**Work instructions:**
Transcribe every one of the records below verbatim, preserving each line, choice letter, coordinate, and answer without alteration.

- - -

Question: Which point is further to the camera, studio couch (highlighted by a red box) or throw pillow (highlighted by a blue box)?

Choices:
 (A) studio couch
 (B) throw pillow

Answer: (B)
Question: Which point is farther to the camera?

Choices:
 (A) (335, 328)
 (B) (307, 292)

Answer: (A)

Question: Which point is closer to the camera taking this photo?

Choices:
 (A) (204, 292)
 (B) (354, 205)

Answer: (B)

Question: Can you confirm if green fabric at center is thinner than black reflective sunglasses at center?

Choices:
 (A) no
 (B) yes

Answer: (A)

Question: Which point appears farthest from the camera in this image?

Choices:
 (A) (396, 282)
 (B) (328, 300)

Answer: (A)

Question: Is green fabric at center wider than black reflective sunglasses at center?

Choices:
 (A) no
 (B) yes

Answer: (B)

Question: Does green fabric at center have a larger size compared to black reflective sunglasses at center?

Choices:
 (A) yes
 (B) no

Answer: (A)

- - -

**Solution to this task:**
Question: Which point is further to the camera, studio couch (highlighted by a red box) or throw pillow (highlighted by a blue box)?

Choices:
 (A) studio couch
 (B) throw pillow

Answer: (B)
Question: Which point is farther to the camera?

Choices:
 (A) (335, 328)
 (B) (307, 292)

Answer: (A)

Question: Which point is closer to the camera taking this photo?

Choices:
 (A) (204, 292)
 (B) (354, 205)

Answer: (B)

Question: Can you confirm if green fabric at center is thinner than black reflective sunglasses at center?

Choices:
 (A) no
 (B) yes

Answer: (A)

Question: Which point appears farthest from the camera in this image?

Choices:
 (A) (396, 282)
 (B) (328, 300)

Answer: (A)

Question: Is green fabric at center wider than black reflective sunglasses at center?

Choices:
 (A) no
 (B) yes

Answer: (B)

Question: Does green fabric at center have a larger size compared to black reflective sunglasses at center?

Choices:
 (A) yes
 (B) no

Answer: (A)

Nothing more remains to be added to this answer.